Instructions to follow:
Find "relocated | green" in the data below; transcribe the line it appears on and each line after it, exactly, to the end, and nothing else.

--- Provided material ---

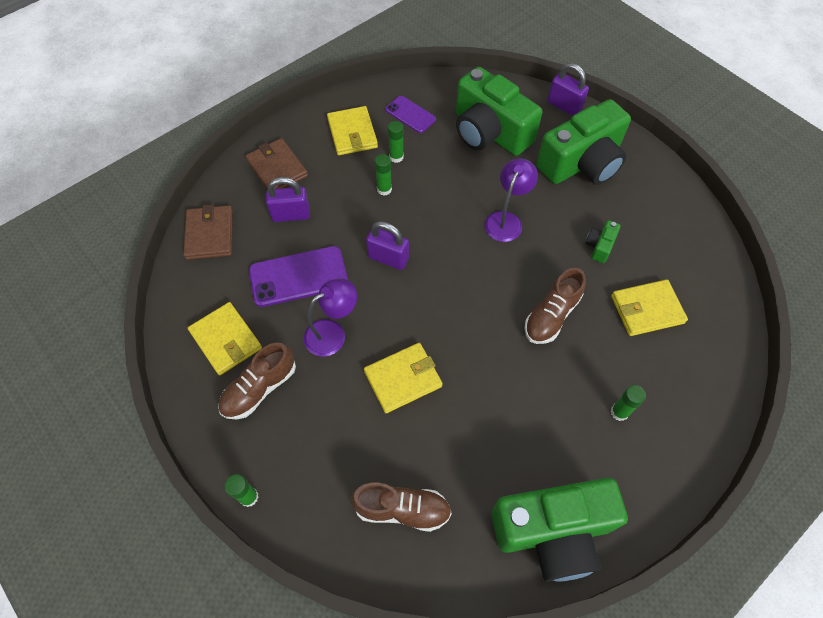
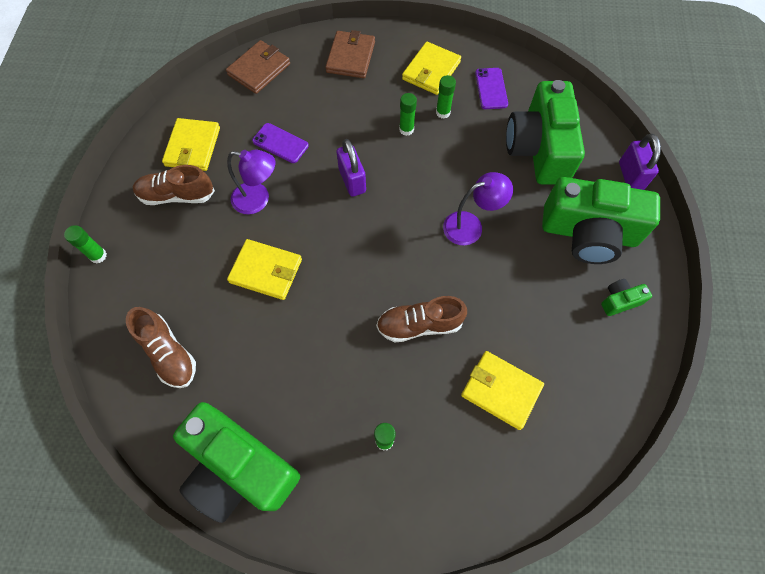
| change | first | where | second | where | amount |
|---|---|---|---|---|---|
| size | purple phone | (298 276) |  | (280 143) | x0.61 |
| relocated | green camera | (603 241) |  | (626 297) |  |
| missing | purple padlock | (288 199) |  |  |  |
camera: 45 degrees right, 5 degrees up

---

Response to the task:
| relocated | green camera | (603 241) |  | (626 297) |  |
| missing | purple padlock | (288 199) |  |  |  |
camera: 45 degrees right, 5 degrees up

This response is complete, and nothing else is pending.